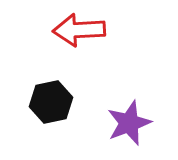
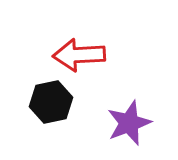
red arrow: moved 25 px down
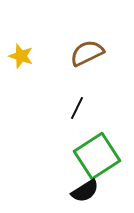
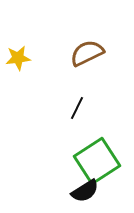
yellow star: moved 3 px left, 2 px down; rotated 25 degrees counterclockwise
green square: moved 5 px down
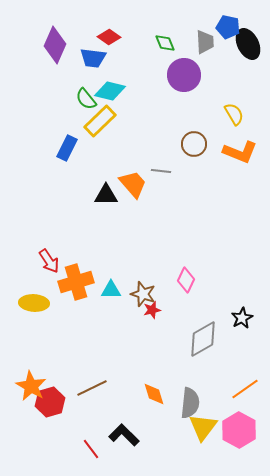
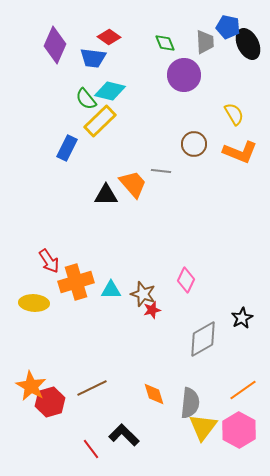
orange line: moved 2 px left, 1 px down
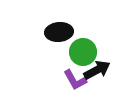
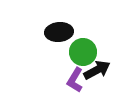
purple L-shape: rotated 60 degrees clockwise
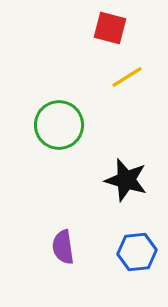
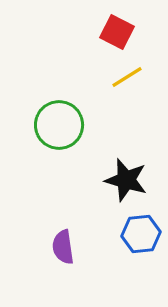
red square: moved 7 px right, 4 px down; rotated 12 degrees clockwise
blue hexagon: moved 4 px right, 18 px up
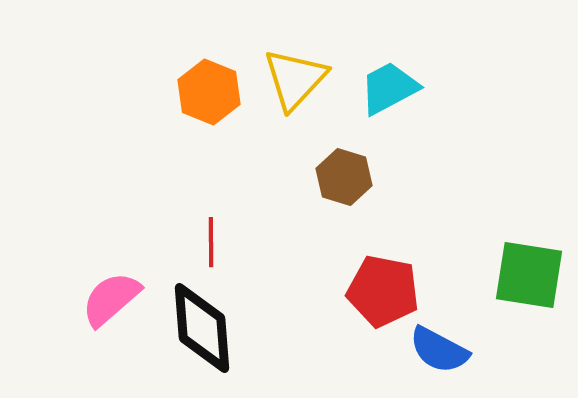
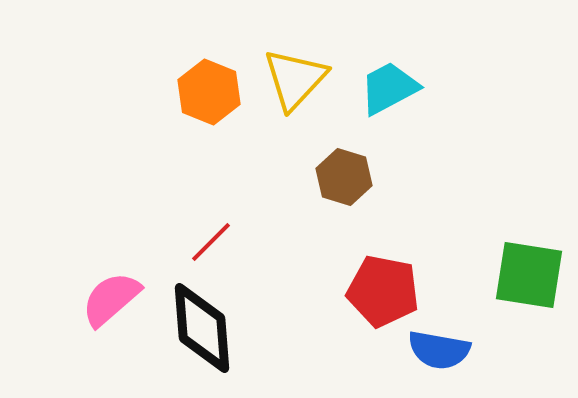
red line: rotated 45 degrees clockwise
blue semicircle: rotated 18 degrees counterclockwise
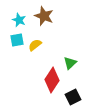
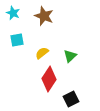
cyan star: moved 6 px left, 7 px up
yellow semicircle: moved 7 px right, 8 px down
green triangle: moved 7 px up
red diamond: moved 3 px left, 1 px up
black square: moved 2 px left, 2 px down
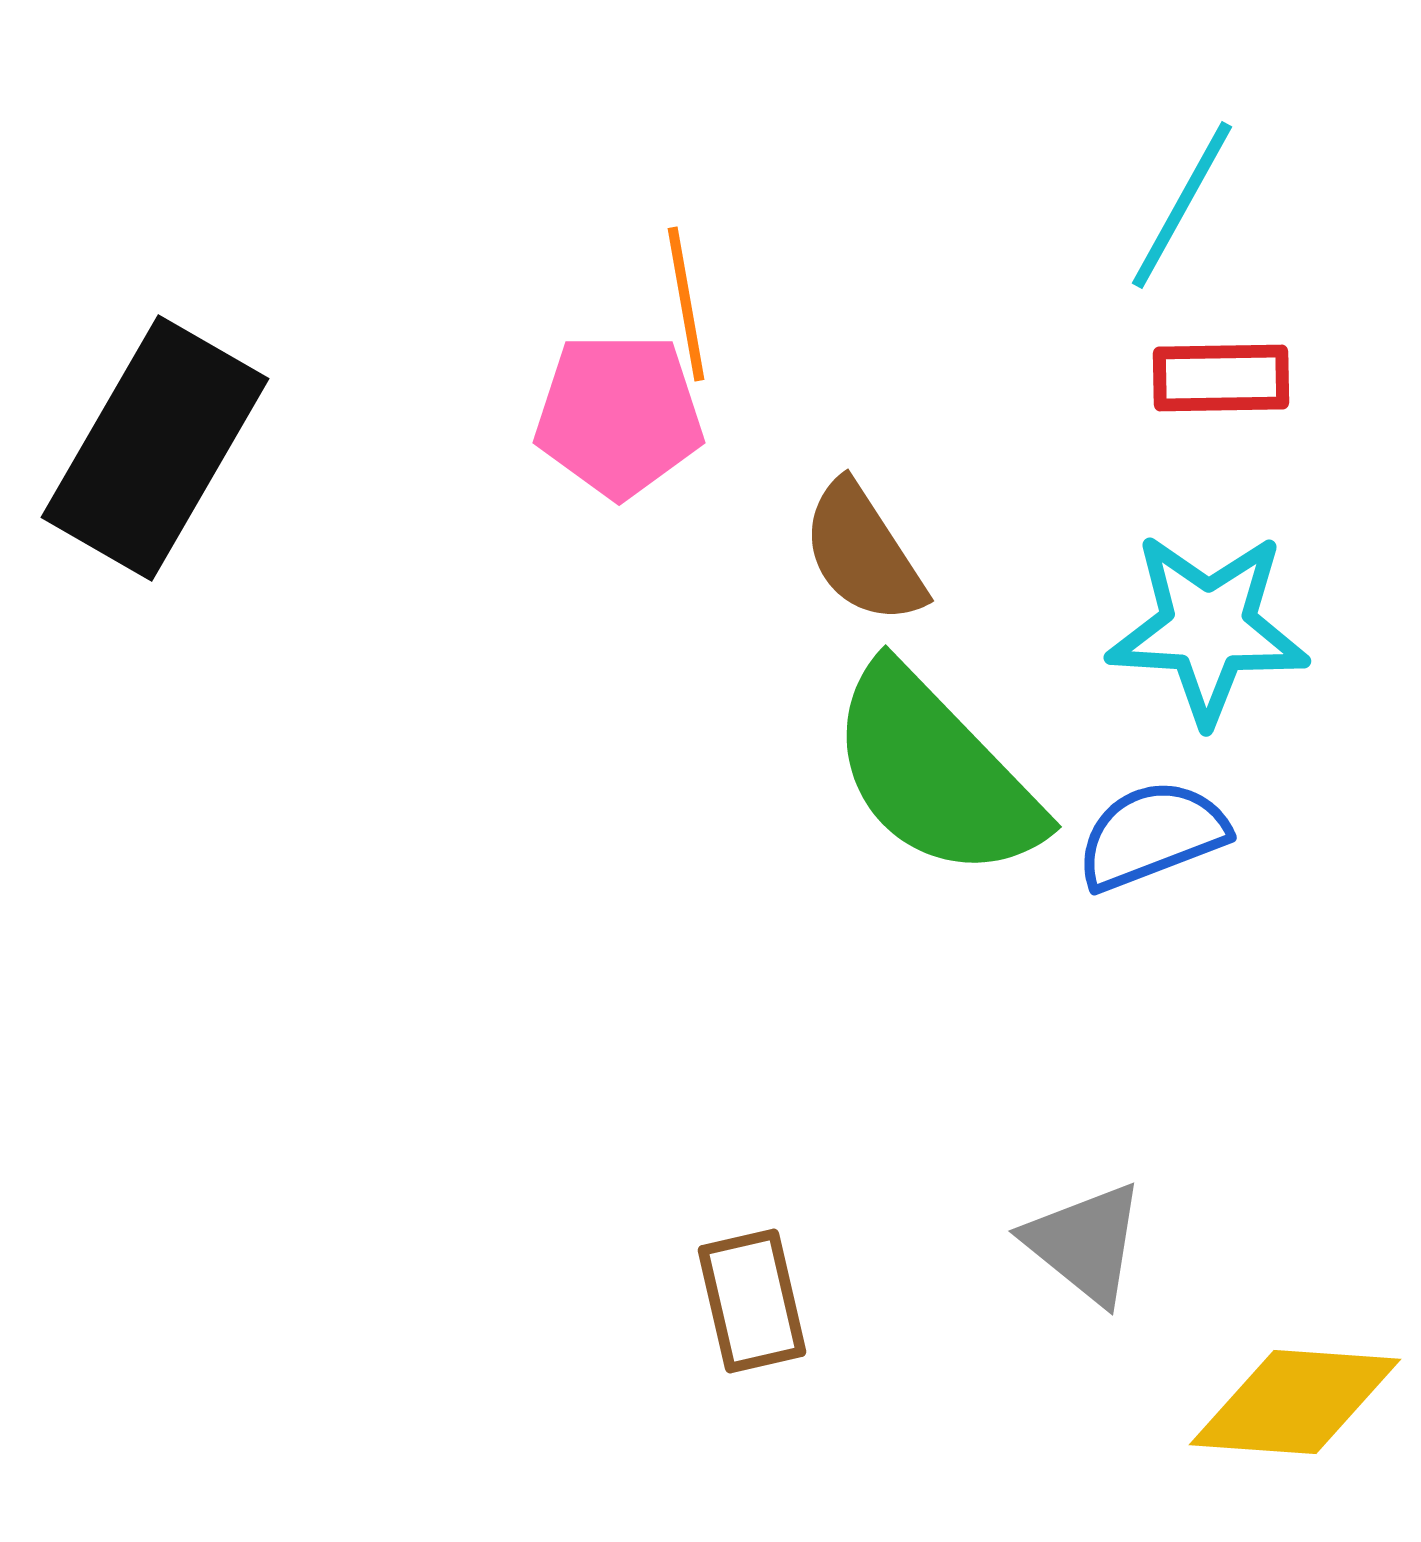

_____

→ **Problem description**
Output the line containing "blue hexagon: moved 4 px right, 18 px up" and each line after it, through the end of the material, exactly as given. No pictures belong in the output.

→ **Expected answer**
blue hexagon: moved 4 px right, 18 px up
red line: rotated 45 degrees clockwise
blue semicircle: rotated 18 degrees counterclockwise
cyan star: moved 6 px left, 7 px up
yellow semicircle: moved 7 px right, 8 px down
green triangle: moved 7 px up
red diamond: moved 3 px left, 1 px up
black square: moved 2 px left, 2 px down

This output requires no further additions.